Produce again, without any change, the lines running from the one with "orange brick D2:D3" through the final line of the data below, and only those.

****************

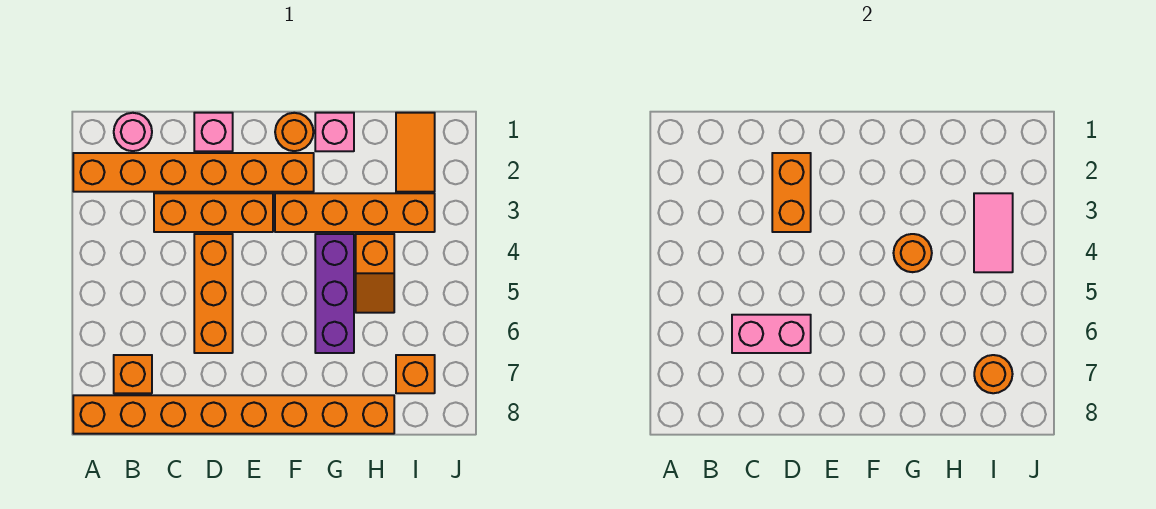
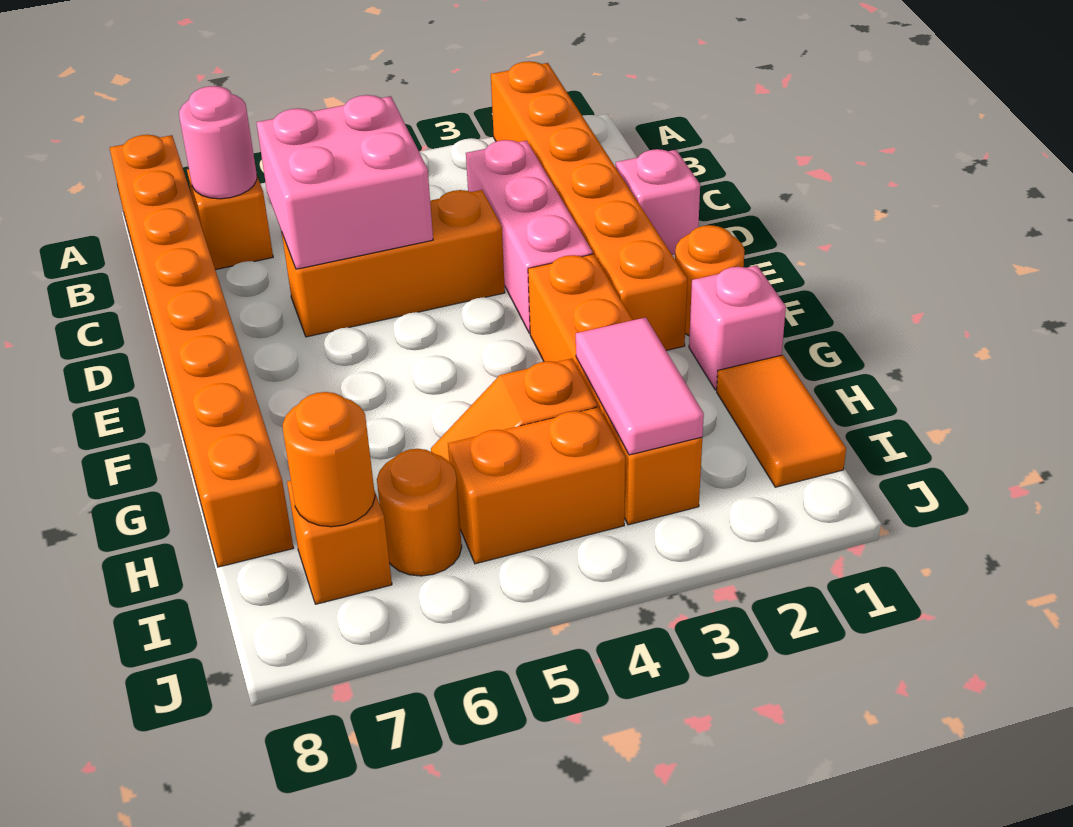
pink round brick B1 level 1 -> pink round brick B7 level 2
orange brick C3:E3 level 1 -> pink brick C3:E3 level 1
pink brick C6:D6 level 2 -> pink brick C5:D6 level 2
orange brick D2:D3 level 2 -> orange brick I4:I5 level 1
purple brick G4:G6 level 1 -> none
orange round brick G4 level 2 -> orange round brick I6 level 1
orange tile I1:I2 level 1 -> orange tile H1:I1 level 1
pink tile I3:I4 level 2 -> pink tile H3:I3 level 2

****************

### Worked solution
orange brick D2:D3 level 2 -> orange brick I4:I5 level 1
purple brick G4:G6 level 1 -> none
orange round brick G4 level 2 -> orange round brick I6 level 1
orange tile I1:I2 level 1 -> orange tile H1:I1 level 1
pink tile I3:I4 level 2 -> pink tile H3:I3 level 2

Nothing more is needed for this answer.